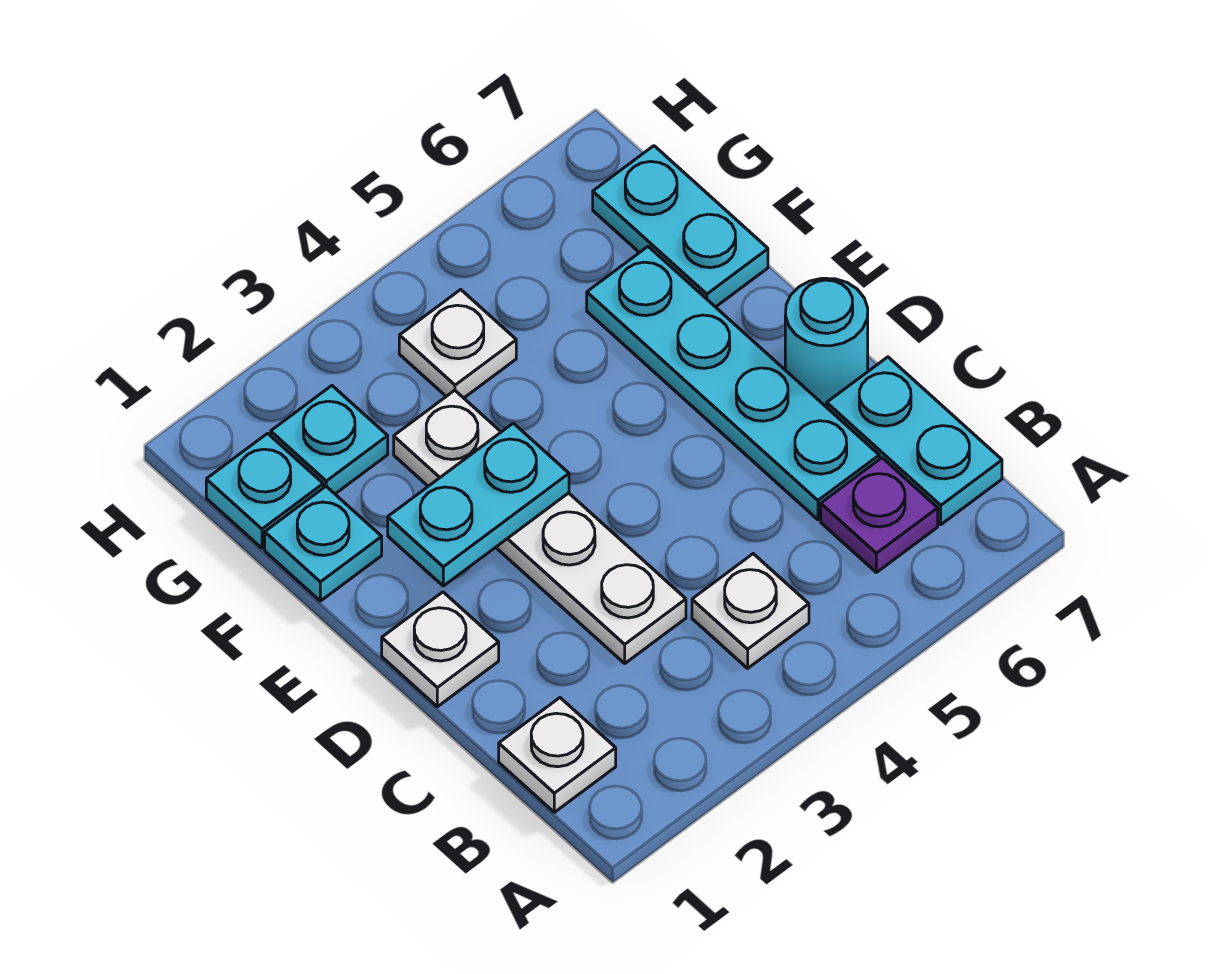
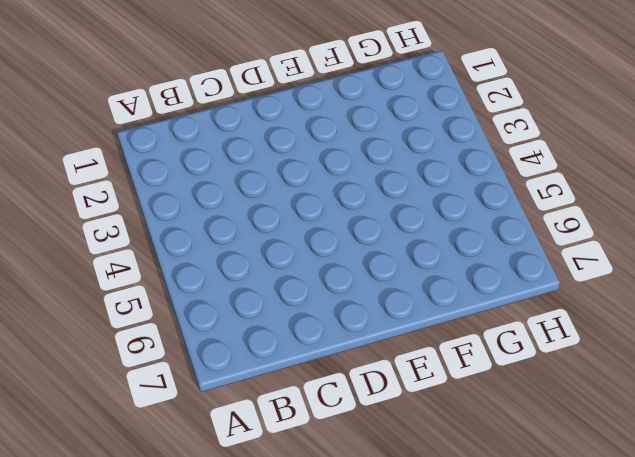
none -> white plate B1 level 1
none -> white plate B4 level 1
none -> purple plate B6 level 1

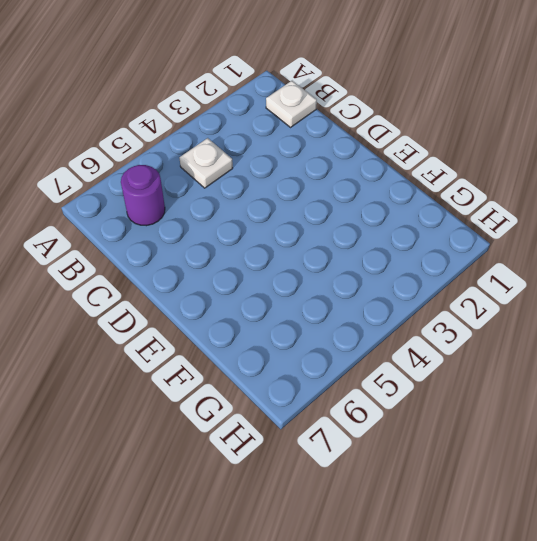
purple round brick B6 level 1 -> purple plate B6 level 1
none -> cyan plate B7:C7 level 1
none -> white plate C3:F3 level 1
none -> cyan plate C6:F6 level 1

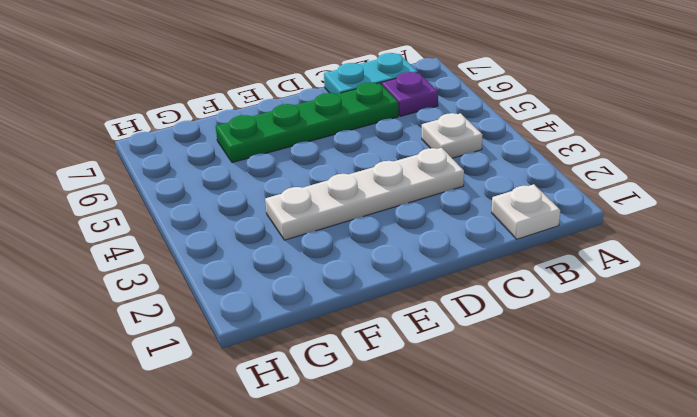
green plate C6:F6 level 1 -> cyan plate C6:F6 level 1
none -> white plate D1 level 1
none -> cyan round brick D7 level 1
none -> cyan plate F1 level 1

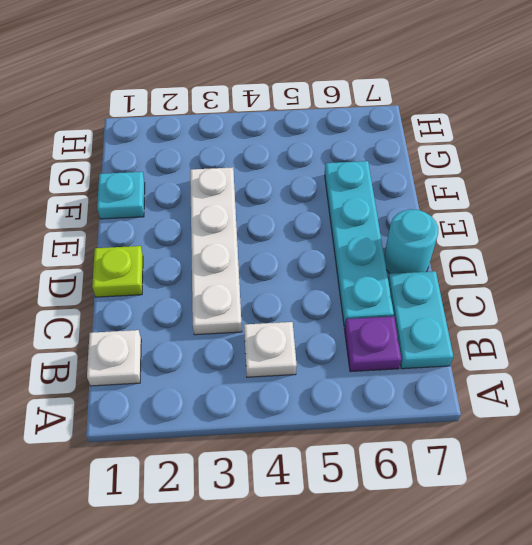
lime plate D1 level 1 -> white plate D1 level 1
none -> cyan plate F7:G7 level 1
none -> cyan plate G1 level 1
none -> cyan plate G2 level 1

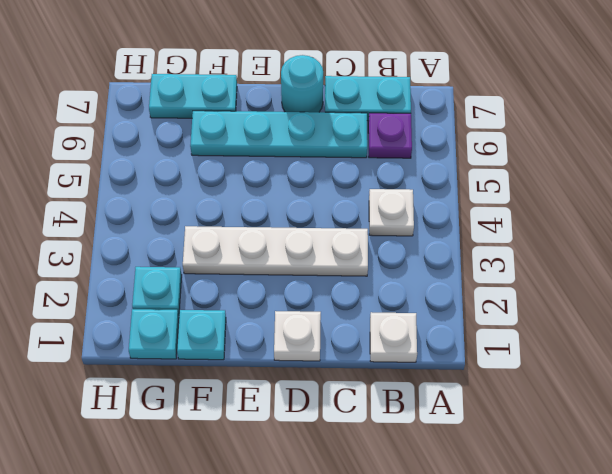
none -> white plate G4 level 1
none -> cyan plate E2:E3 level 2

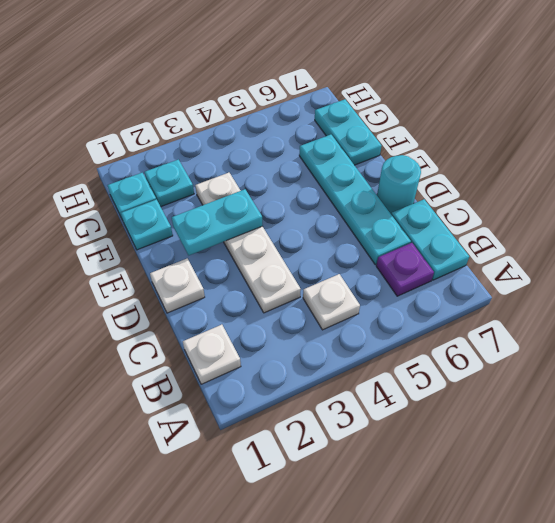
none -> white plate G4 level 1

*-*-*

• _INSTRUCTIONS FOR THE TASK_: Output the line containing "none -> cyan plate G1 level 1" and each line after it, through the end of the material, exactly as given. No pictures belong in the output.

• _TASK SOLUTION_:
none -> cyan plate G1 level 1
none -> cyan plate G2 level 1

none -> white plate G4 level 1
none -> cyan plate E2:E3 level 2

none -> white plate G4 level 1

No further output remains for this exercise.